*What the exercise asks:*
Look through the material for lines with the word "moved", and copy each one.

Segment Open

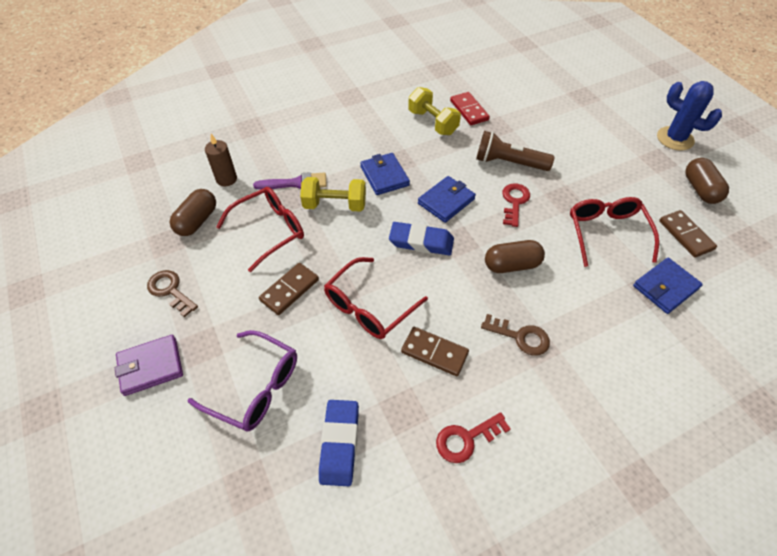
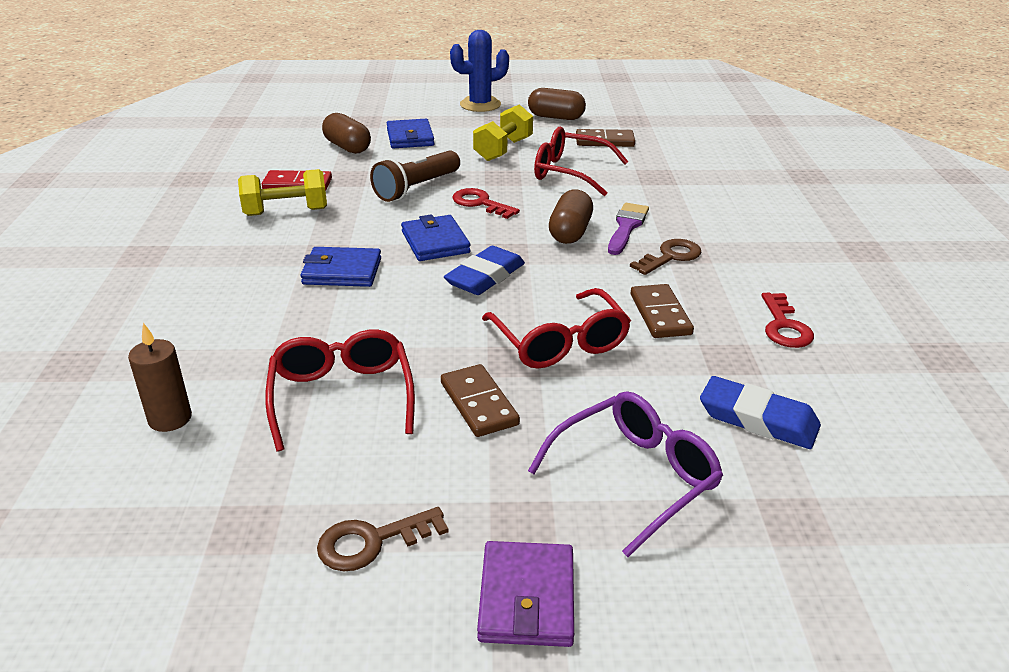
camera: 65 degrees left, 20 degrees down
brown capsule [170,189,216,236] -> brown capsule moved to [322,113,371,154]
purple brush [253,172,327,190] -> purple brush moved to [608,203,649,255]
yellow dumbbell [300,177,366,212] -> yellow dumbbell moved to [473,105,533,161]
brown domino [401,327,469,376] -> brown domino turned 60 degrees counterclockwise [631,284,694,338]
blue wallet [633,258,703,314] -> blue wallet moved to [387,119,435,149]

Segment Closed

*Task output:*
brown capsule [170,189,216,236] -> brown capsule moved to [322,113,371,154]
purple brush [253,172,327,190] -> purple brush moved to [608,203,649,255]
yellow dumbbell [300,177,366,212] -> yellow dumbbell moved to [473,105,533,161]
blue wallet [633,258,703,314] -> blue wallet moved to [387,119,435,149]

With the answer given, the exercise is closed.